Before-and-after scene images:
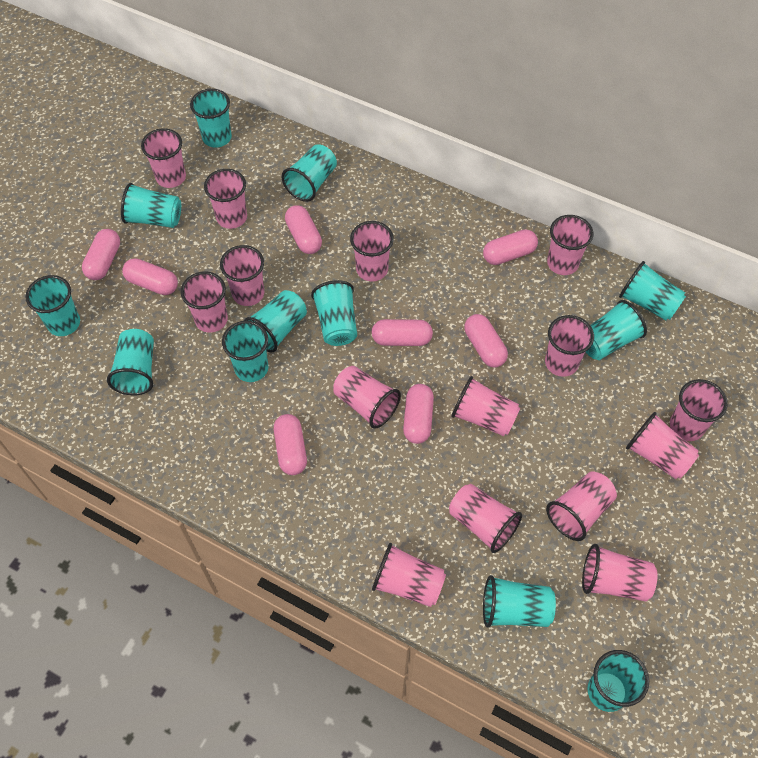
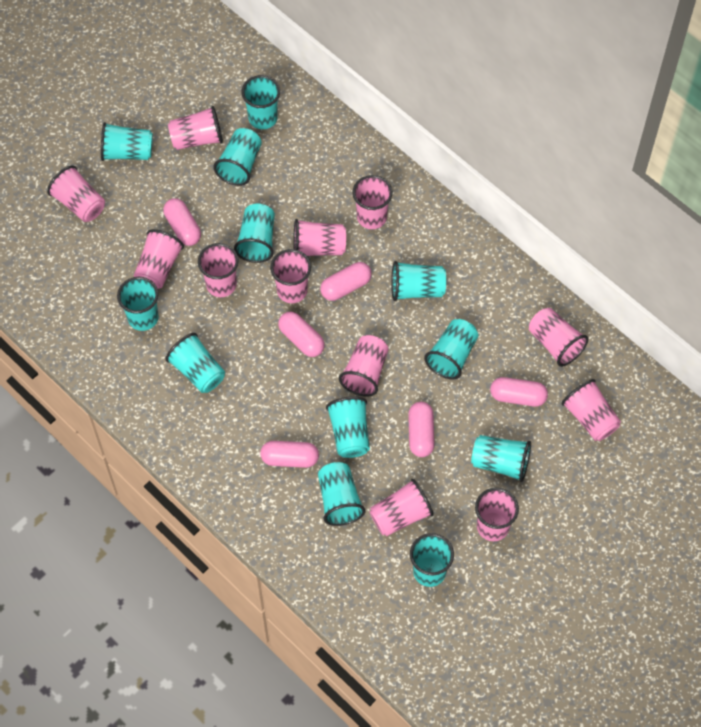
pink capsule: 8 -> 6
pink cup: 15 -> 12

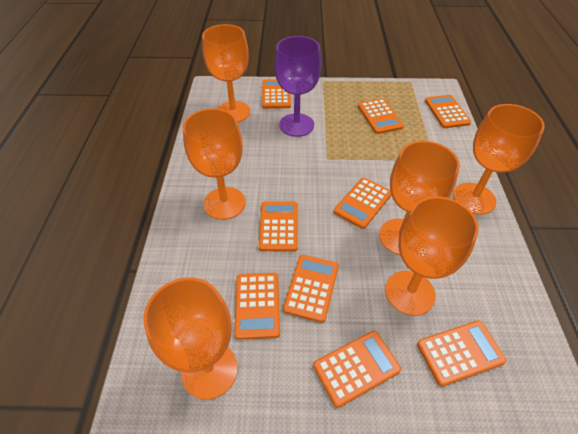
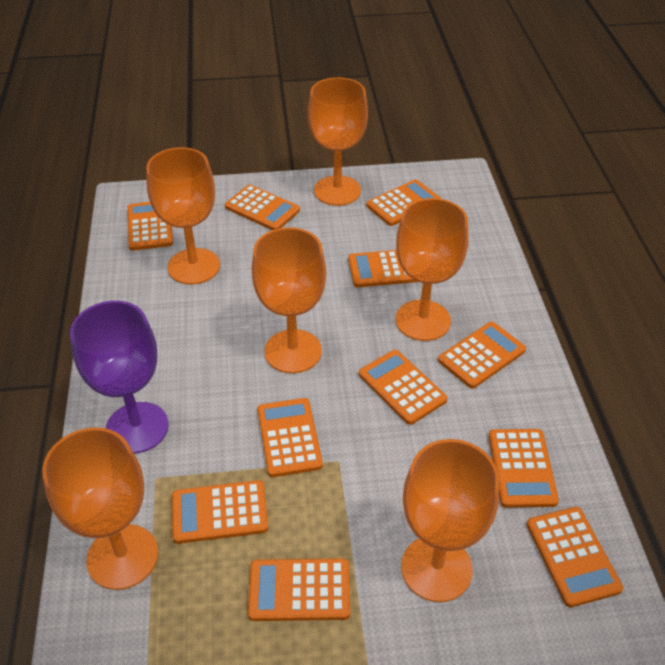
orange calculator: 9 -> 11

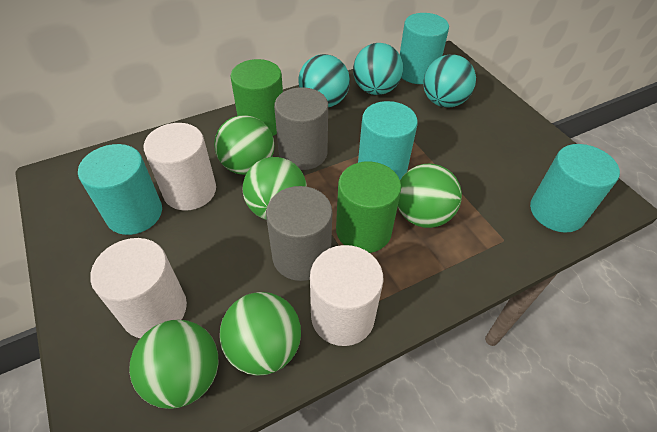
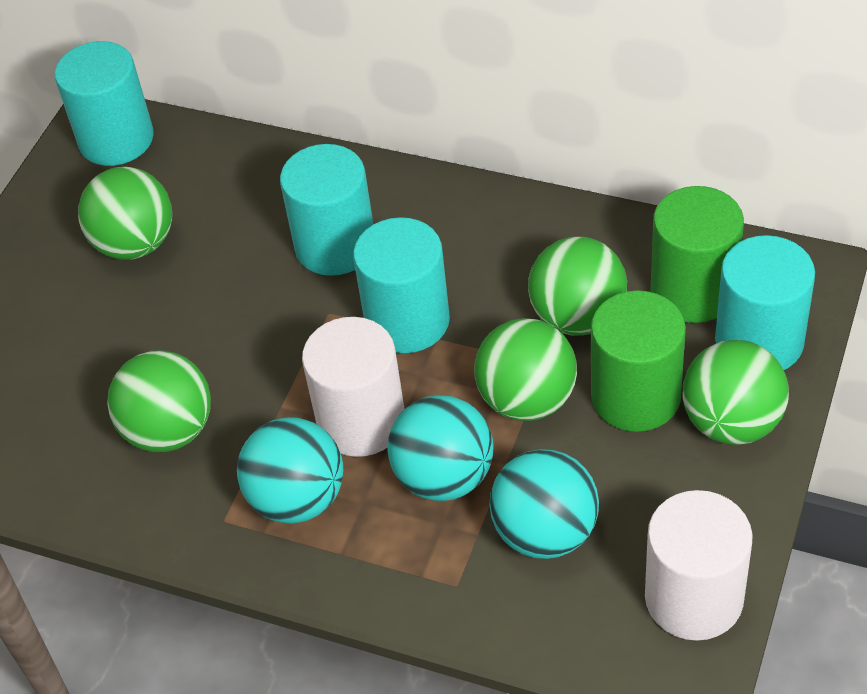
grey cylinder: 2 -> 0
white cylinder: 3 -> 2

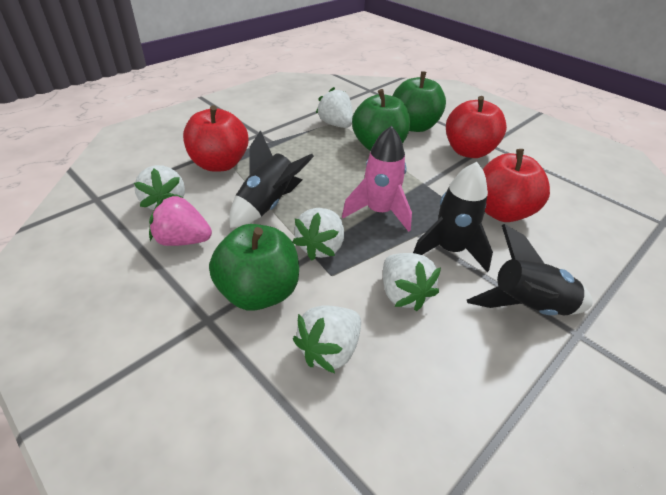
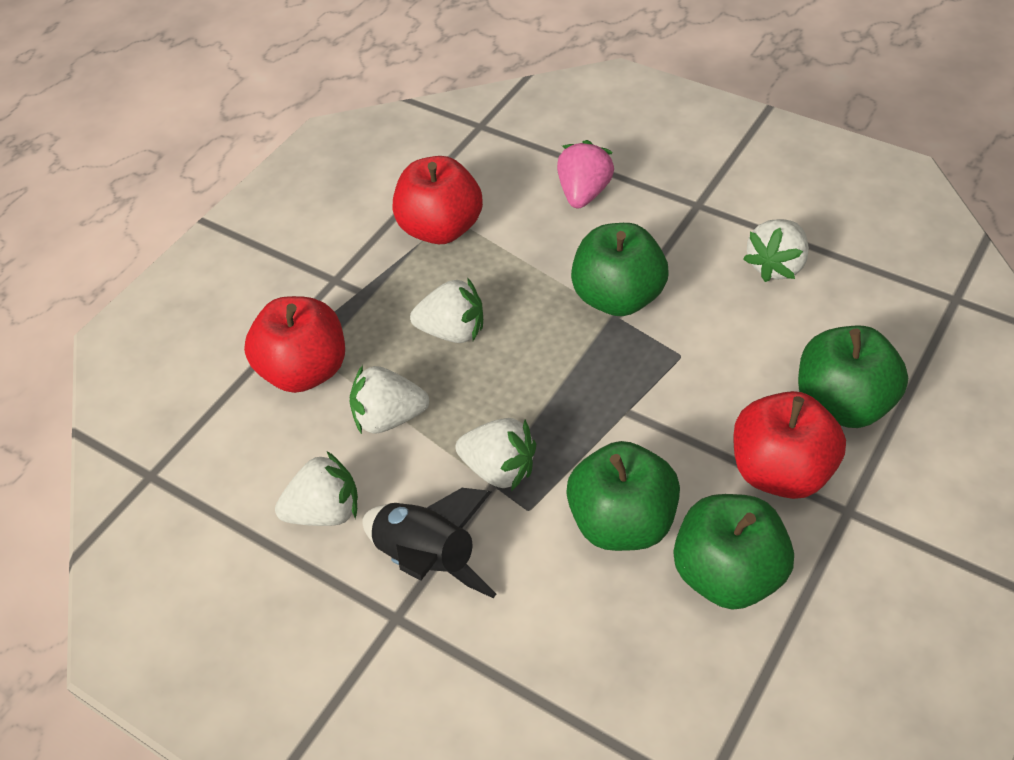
black rocket: 3 -> 1
green apple: 3 -> 4
pink rocket: 1 -> 0

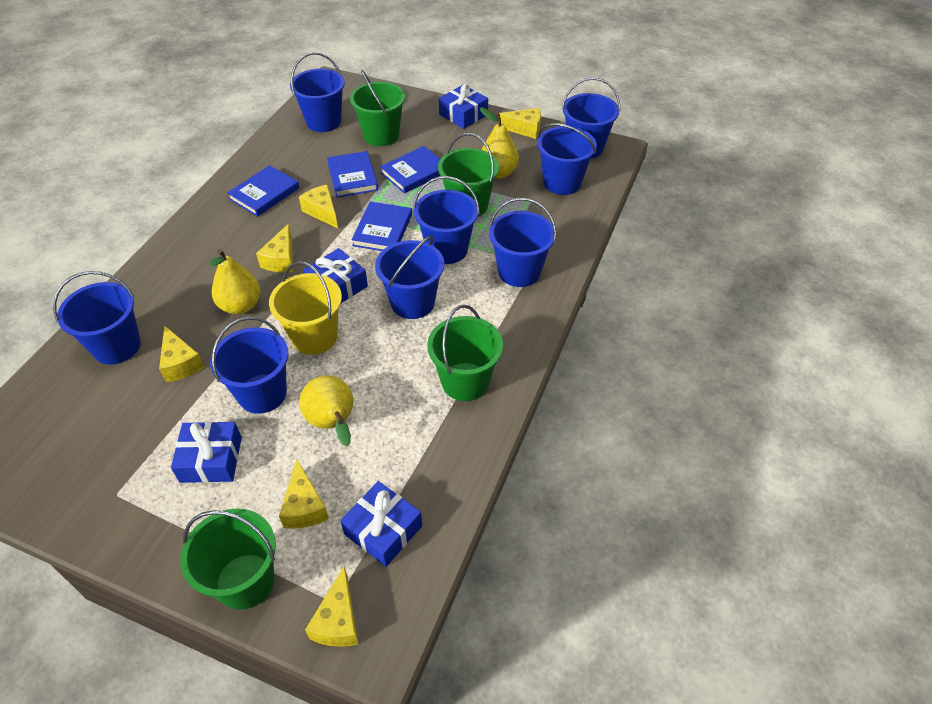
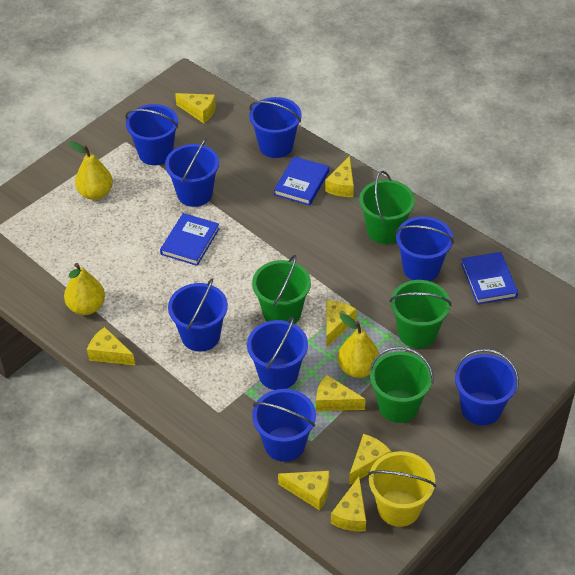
blue book: 4 -> 3
blue gift: 4 -> 0
yellow cheese: 6 -> 8

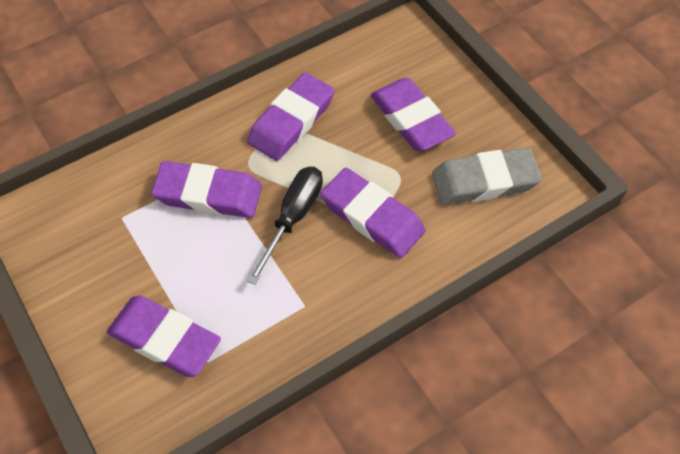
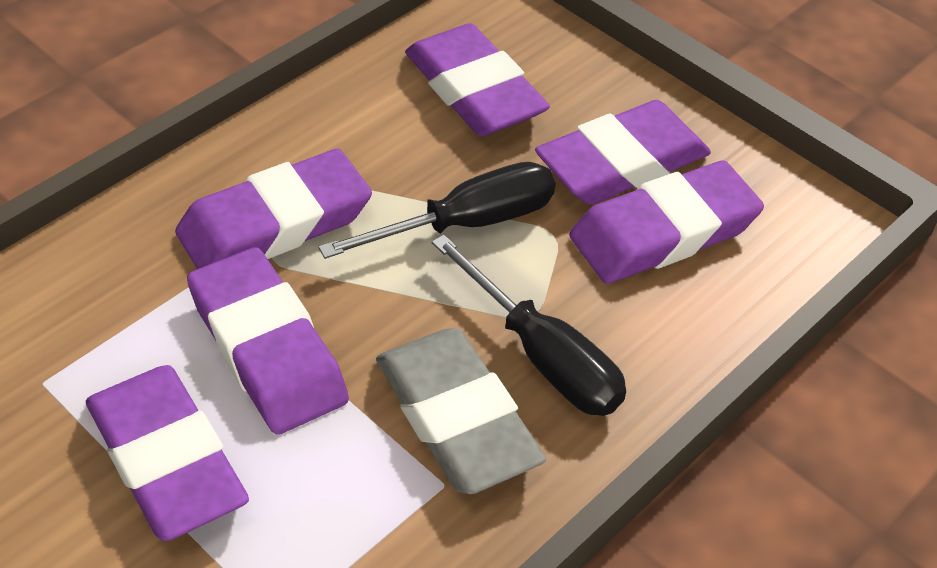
black screwdriver: 1 -> 2
purple eraser: 5 -> 6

• Aim of the exercise: Only the lines from the line with "black rocket: 3 -> 1" through the closing line of the data, both included, should be set down, exactly as written and without pictures.

• Solved problem:
black rocket: 3 -> 1
green apple: 3 -> 4
pink rocket: 1 -> 0

blue book: 4 -> 3
blue gift: 4 -> 0
yellow cheese: 6 -> 8

black screwdriver: 1 -> 2
purple eraser: 5 -> 6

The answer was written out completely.